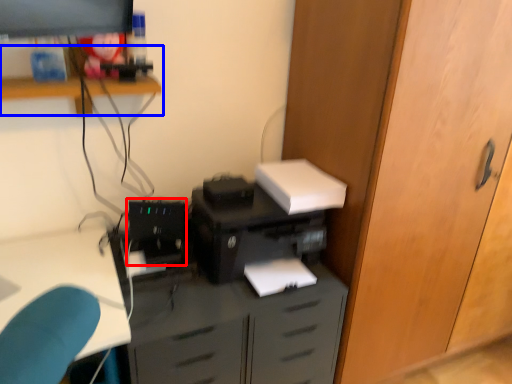
Question: Which point is closer to the camera, computer tower (highlighted by a red box) or shelf (highlighted by a blue box)?

Choices:
 (A) computer tower
 (B) shelf

Answer: (B)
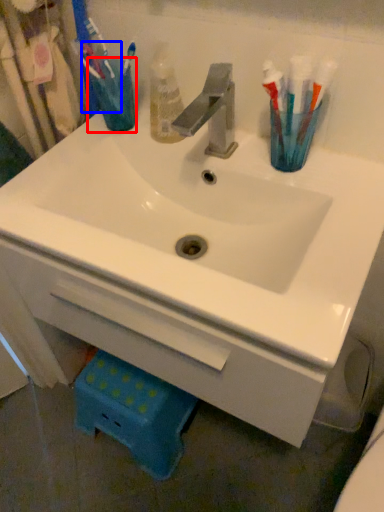
Question: Which of the following is the farthest to the observer, turquoise (highlighted by a red box) or toothbrush (highlighted by a blue box)?

Choices:
 (A) turquoise
 (B) toothbrush

Answer: (A)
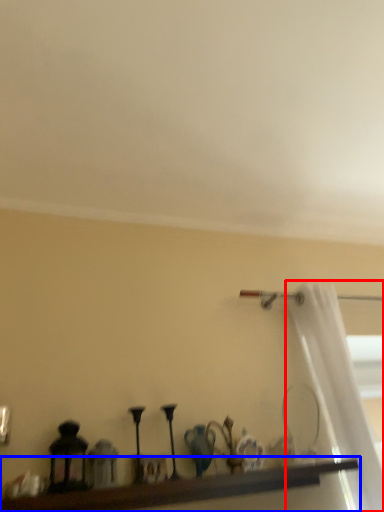
Question: Which object appears closest to the camera in this image, curtain (highlighted by a red box) or shelf (highlighted by a blue box)?

Choices:
 (A) curtain
 (B) shelf

Answer: (B)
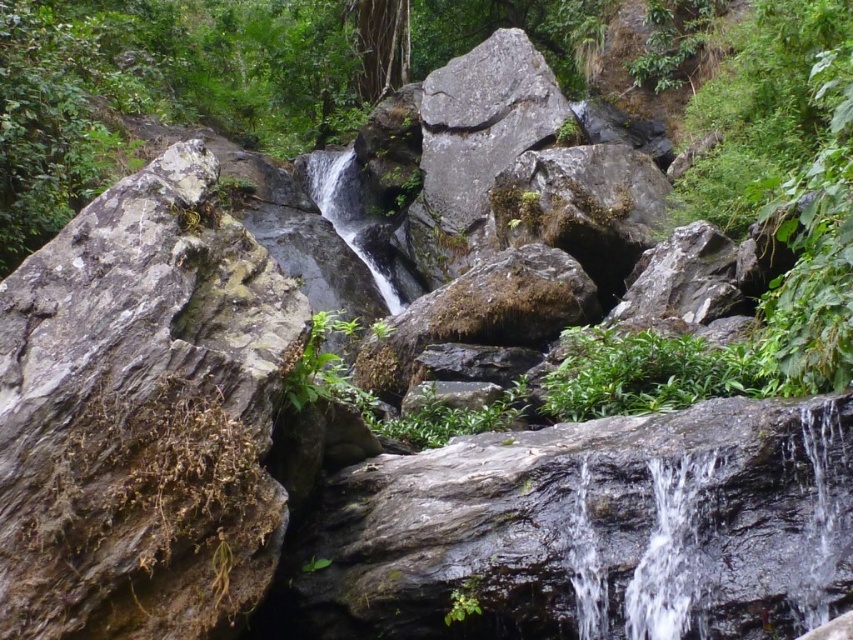
Which is more to the right, rough gray rock at left or green leafy plant at center?

green leafy plant at center is more to the right.

Who is positioned more to the left, rough gray rock at left or green leafy plant at center?

rough gray rock at left is more to the left.

Is point (94, 321) more distant than point (718, 372)?

No, it is in front of (718, 372).

Where is `rough gray rock at left`? This screenshot has width=853, height=640. rough gray rock at left is located at coordinates (142, 413).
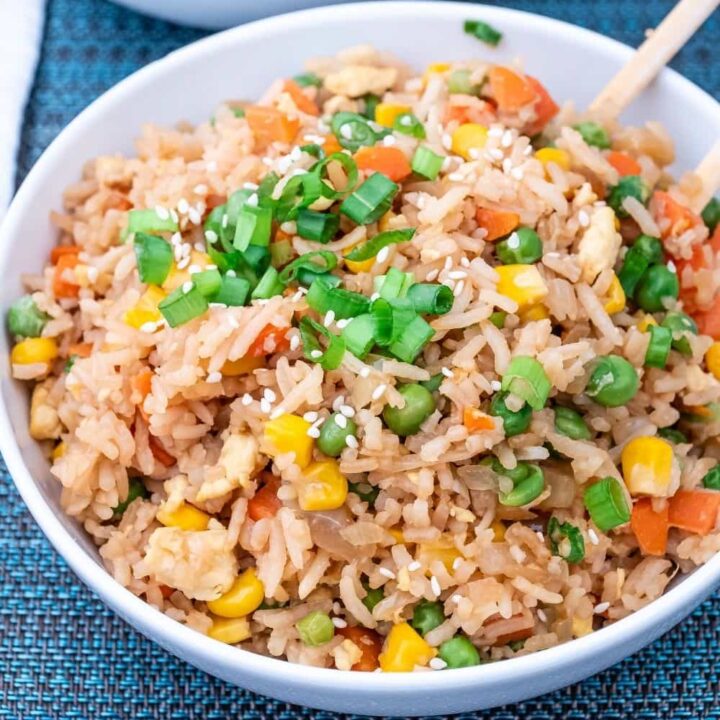
Where is `chopsticks`? This screenshot has height=720, width=720. chopsticks is located at coordinates (706, 170), (657, 58).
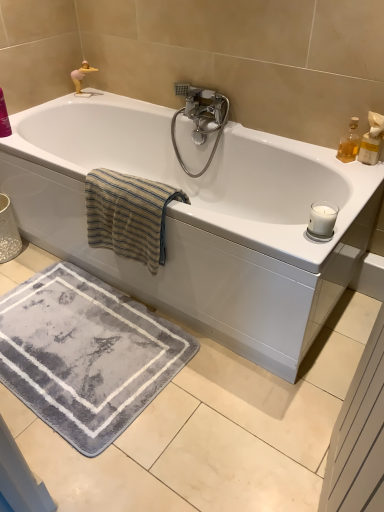
Question: Considering the relative positions of polished chrome faucet at upper center and translucent glass bottle at upper right in the image provided, is polished chrome faucet at upper center to the left of translucent glass bottle at upper right from the viewer's perspective?

Choices:
 (A) no
 (B) yes

Answer: (B)

Question: Does polished chrome faucet at upper center have a smaller size compared to translucent glass bottle at upper right?

Choices:
 (A) no
 (B) yes

Answer: (A)

Question: Is polished chrome faucet at upper center bigger than translucent glass bottle at upper right?

Choices:
 (A) no
 (B) yes

Answer: (B)

Question: Is polished chrome faucet at upper center shorter than translucent glass bottle at upper right?

Choices:
 (A) yes
 (B) no

Answer: (B)

Question: From the image's perspective, would you say polished chrome faucet at upper center is positioned over translucent glass bottle at upper right?

Choices:
 (A) no
 (B) yes

Answer: (B)

Question: Based on their sizes in the image, would you say beige striped towel at upper left is bigger or smaller than polished chrome faucet at upper center?

Choices:
 (A) big
 (B) small

Answer: (A)

Question: Is beige striped towel at upper left spatially inside polished chrome faucet at upper center, or outside of it?

Choices:
 (A) outside
 (B) inside

Answer: (A)

Question: Is beige striped towel at upper left to the left or to the right of polished chrome faucet at upper center in the image?

Choices:
 (A) left
 (B) right

Answer: (A)

Question: In the image, is beige striped towel at upper left positioned in front of or behind polished chrome faucet at upper center?

Choices:
 (A) behind
 (B) front

Answer: (B)

Question: From a real-world perspective, is beige striped towel at upper left positioned above or below white glossy bathtub at center?

Choices:
 (A) below
 (B) above

Answer: (B)

Question: Is beige striped towel at upper left in front of or behind white glossy bathtub at center in the image?

Choices:
 (A) front
 (B) behind

Answer: (B)

Question: Is beige striped towel at upper left bigger or smaller than white glossy bathtub at center?

Choices:
 (A) small
 (B) big

Answer: (A)

Question: From the image's perspective, is beige striped towel at upper left above or below white glossy bathtub at center?

Choices:
 (A) below
 (B) above

Answer: (A)

Question: From the image's perspective, is white glossy bathtub at center positioned above or below beige striped towel at upper left?

Choices:
 (A) below
 (B) above

Answer: (B)

Question: In terms of height, does white glossy bathtub at center look taller or shorter compared to beige striped towel at upper left?

Choices:
 (A) tall
 (B) short

Answer: (A)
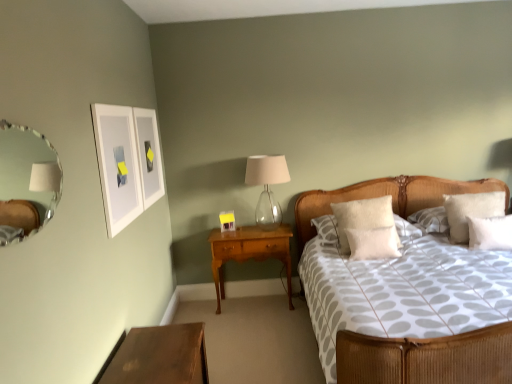
Question: Which direction should I rotate to look at white soft pillow at center, which is counted as the 3th pillow, starting from the right?

Choices:
 (A) right
 (B) left

Answer: (A)

Question: From a real-world perspective, is white fluffy pillow at upper right, the 1th pillow positioned from the right, physically below white matte picture frame at upper left?

Choices:
 (A) yes
 (B) no

Answer: (A)

Question: Is white fluffy pillow at upper right, the 1th pillow positioned from the right, with white matte picture frame at upper left?

Choices:
 (A) no
 (B) yes

Answer: (A)

Question: Can white matte picture frame at upper left be found inside white fluffy pillow at upper right, which is the 4th pillow in left-to-right order?

Choices:
 (A) yes
 (B) no

Answer: (B)

Question: Can you confirm if white fluffy pillow at upper right, the 1th pillow positioned from the right, is smaller than white matte picture frame at upper left?

Choices:
 (A) no
 (B) yes

Answer: (A)

Question: Could you tell me if white fluffy pillow at upper right, the 1th pillow positioned from the right, is turned towards white matte picture frame at upper left?

Choices:
 (A) no
 (B) yes

Answer: (A)

Question: Would you consider white fluffy pillow at upper right, which is the 4th pillow in left-to-right order, to be distant from white matte picture frame at upper left?

Choices:
 (A) yes
 (B) no

Answer: (A)

Question: Is white matte picture frame at upper left taller than white soft pillow at right, which ranks as the 2th pillow in right-to-left order?

Choices:
 (A) no
 (B) yes

Answer: (B)

Question: Is white matte picture frame at upper left to the left of white soft pillow at right, which ranks as the 2th pillow in right-to-left order, from the viewer's perspective?

Choices:
 (A) no
 (B) yes

Answer: (B)

Question: From the image's perspective, is white matte picture frame at upper left on white soft pillow at right, positioned as the 3th pillow in left-to-right order?

Choices:
 (A) yes
 (B) no

Answer: (A)

Question: Is white matte picture frame at upper left facing towards white soft pillow at right, which ranks as the 2th pillow in right-to-left order?

Choices:
 (A) no
 (B) yes

Answer: (B)

Question: Is white matte picture frame at upper left located outside white soft pillow at right, which ranks as the 2th pillow in right-to-left order?

Choices:
 (A) yes
 (B) no

Answer: (A)

Question: From a real-world perspective, is white matte picture frame at upper left located beneath white soft pillow at right, which ranks as the 2th pillow in right-to-left order?

Choices:
 (A) yes
 (B) no

Answer: (B)

Question: Is white soft pillow at center, the 2th pillow positioned from the left, positioned with its back to white fluffy pillow at center, positioned as the 4th pillow in right-to-left order?

Choices:
 (A) yes
 (B) no

Answer: (A)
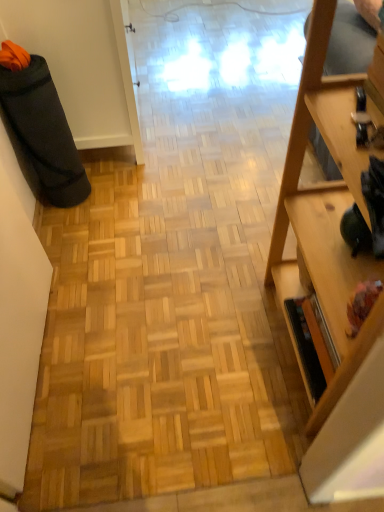
Where is `vacant space in front of black fabric bag at left`? Image resolution: width=384 pixels, height=512 pixels. vacant space in front of black fabric bag at left is located at coordinates (75, 217).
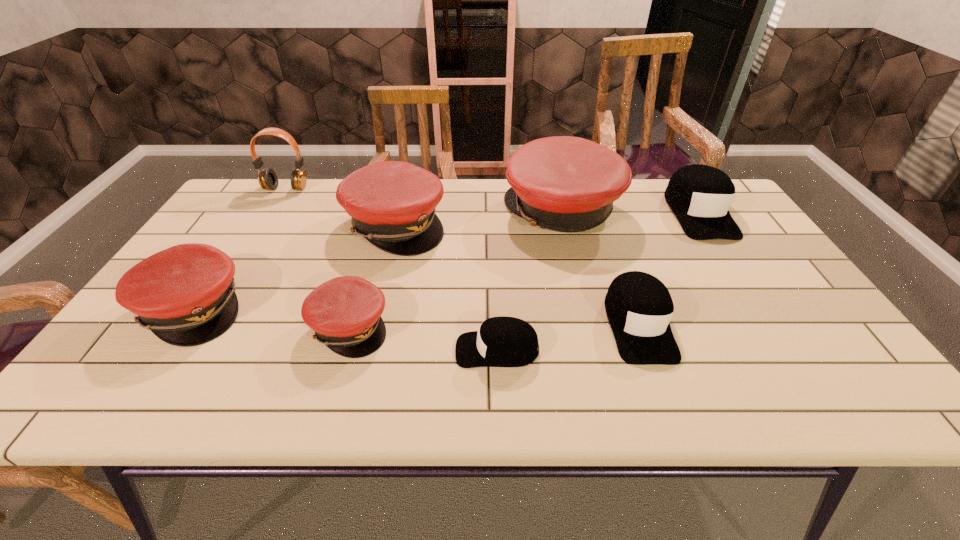
What are the coordinates of `the smallest black cap` in the screenshot? It's located at (502, 341).

This screenshot has height=540, width=960. In order to click on the leftmost black cap in this screenshot , I will do `click(502, 341)`.

Find the location of `free location located 0.390m on the ear cups of the brown headset`. free location located 0.390m on the ear cups of the brown headset is located at coordinates (232, 274).

Where is `vacant space located 0.080m on the front-facing side of the rightmost red cap`? Image resolution: width=960 pixels, height=540 pixels. vacant space located 0.080m on the front-facing side of the rightmost red cap is located at coordinates (478, 211).

Image resolution: width=960 pixels, height=540 pixels. Identify the location of vacant space located on the front-facing side of the rightmost red cap. (485, 211).

At what (x,y) coordinates should I click in order to perform the action: click on vacant space located 0.370m on the front-facing side of the rightmost red cap. Please return your answer as a coordinate pair (x, y). The height and width of the screenshot is (540, 960). Looking at the image, I should click on pyautogui.click(x=383, y=211).

Where is `free location located on the front-facing side of the third smallest red cap`? Image resolution: width=960 pixels, height=540 pixels. free location located on the front-facing side of the third smallest red cap is located at coordinates (578, 225).

You are a GUI agent. You are given a task and a screenshot of the screen. Output one action in this format:
    pyautogui.click(x=<x>, y=<y>)
    Task: Click on the free point located 0.150m on the front-facing side of the rightmost black cap
    The height and width of the screenshot is (540, 960).
    Given the screenshot: What is the action you would take?
    pyautogui.click(x=741, y=279)

Image resolution: width=960 pixels, height=540 pixels. What are the coordinates of `vacant space located on the front-facing side of the leftmost red cap` in the screenshot? It's located at (302, 308).

The image size is (960, 540). What are the coordinates of `free space located on the front-facing side of the second black cap from right to left` in the screenshot? It's located at pos(667,406).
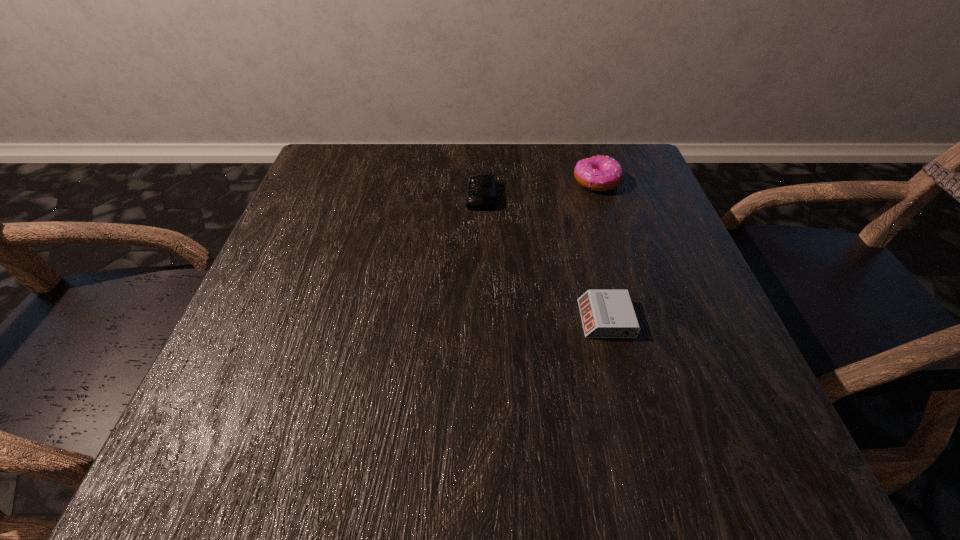
This screenshot has height=540, width=960. In order to click on free location that satisfies the following two spatial constraints: 1. on the back side of the nearer alarm clock; 2. on the display of the left alarm clock in this screenshot , I will do `click(575, 196)`.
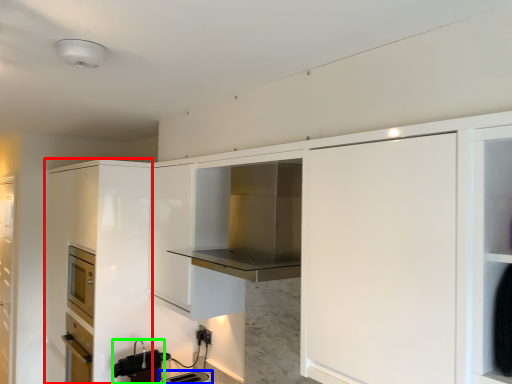
Question: Which is farther away from cabinetry (highlighted by a red box)? appliance (highlighted by a blue box) or appliance (highlighted by a green box)?

Choices:
 (A) appliance
 (B) appliance

Answer: (A)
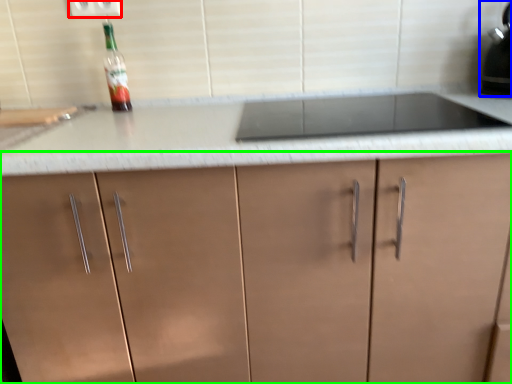
Question: Which is nearer to the electric outlet (highlighted by a red box)? kitchen appliance (highlighted by a blue box) or cabinetry (highlighted by a green box).

Choices:
 (A) kitchen appliance
 (B) cabinetry

Answer: (B)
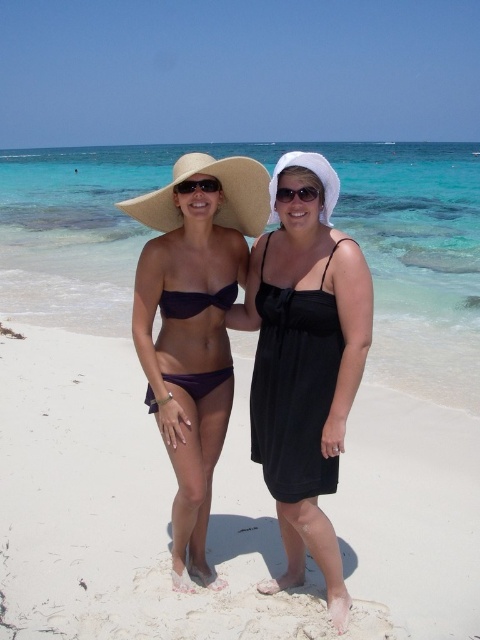
Question: Which of these objects is positioned closest to the black plastic sunglasses at center?

Choices:
 (A) matte purple bikini top at center
 (B) black satin dress at center

Answer: (A)

Question: Can you confirm if matte purple bikini top at center is positioned to the left of black plastic sunglasses at center?

Choices:
 (A) no
 (B) yes

Answer: (B)

Question: Can you confirm if white sandy beach at center is positioned below purple matte bikini at center?

Choices:
 (A) no
 (B) yes

Answer: (B)

Question: Can you confirm if black plastic sunglasses at center is smaller than sunglasses at center?

Choices:
 (A) no
 (B) yes

Answer: (A)

Question: Which point appears closest to the camera in this image?

Choices:
 (A) (214, 188)
 (B) (192, 464)
 (C) (85, 416)
 (D) (280, 189)

Answer: (D)

Question: Among these points, which one is nearest to the camera?

Choices:
 (A) (216, 372)
 (B) (176, 253)
 (C) (284, 385)

Answer: (C)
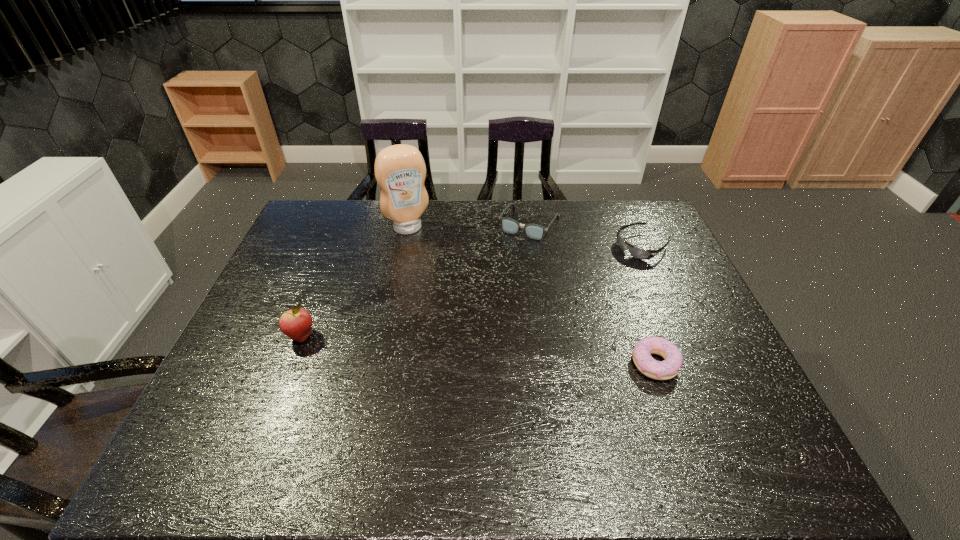
Identify the location of unoccupied position between the spectacles and the condiment. The width and height of the screenshot is (960, 540). coord(468,226).

Find the location of `unoccupied position between the condiment and the sunglasses`. unoccupied position between the condiment and the sunglasses is located at coordinates (525, 237).

Point out which object is positioned as the third nearest to the doughnut. Please provide its 2D coordinates. Your answer should be formatted as a tuple, i.e. [(x, y)], where the tuple contains the x and y coordinates of a point satisfying the conditions above.

[(400, 171)]

Locate an element on the screen. Image resolution: width=960 pixels, height=540 pixels. object that is the fourth closest to the third tallest object is located at coordinates (296, 323).

This screenshot has height=540, width=960. In order to click on free space that satisfies the following two spatial constraints: 1. on the back side of the doughnut; 2. on the right side of the sunglasses in this screenshot , I will do `click(612, 246)`.

Find the location of a particular element. free region that satisfies the following two spatial constraints: 1. on the back side of the sunglasses; 2. on the left side of the doughnut is located at coordinates (612, 246).

Find the location of `blank space that satisfies the following two spatial constraints: 1. on the back side of the sunglasses; 2. on the left side of the leftmost object`. blank space that satisfies the following two spatial constraints: 1. on the back side of the sunglasses; 2. on the left side of the leftmost object is located at coordinates (337, 246).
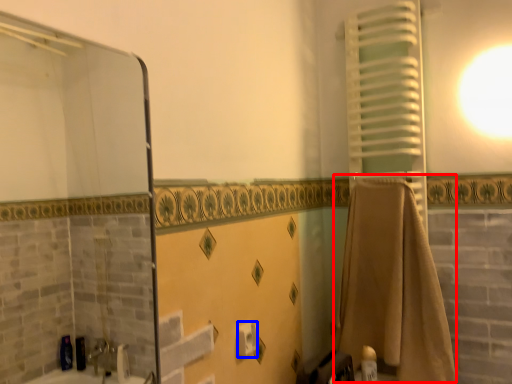
Question: Which object appears farthest to the camera in this image, bath towel (highlighted by a red box) or toilet paper (highlighted by a blue box)?

Choices:
 (A) bath towel
 (B) toilet paper

Answer: (A)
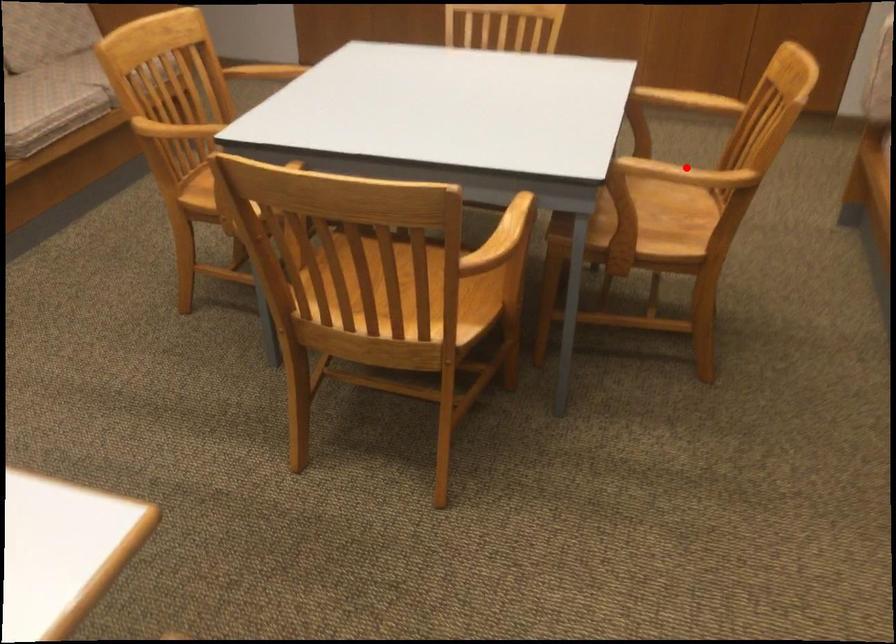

^^^^^^^^

State how many lines above contain the string "more", with case counting. Give only the number.

5